▸ WHAT TO PRODUCE: Retype exactly the lines from the one holding "blue cactus [312,145]" through the final line of the data, both included.

▸ AVAILABLE DATA:
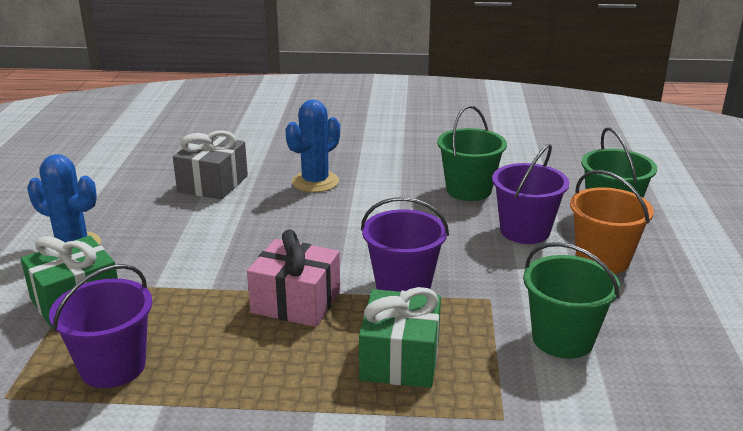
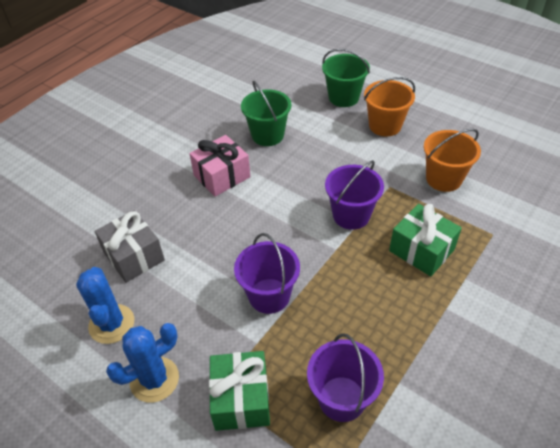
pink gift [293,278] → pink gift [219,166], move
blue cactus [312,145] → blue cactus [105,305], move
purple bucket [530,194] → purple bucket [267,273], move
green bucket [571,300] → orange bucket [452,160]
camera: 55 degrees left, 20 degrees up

▸ RESPONSE:
blue cactus [312,145] → blue cactus [105,305], move
purple bucket [530,194] → purple bucket [267,273], move
green bucket [571,300] → orange bucket [452,160]
camera: 55 degrees left, 20 degrees up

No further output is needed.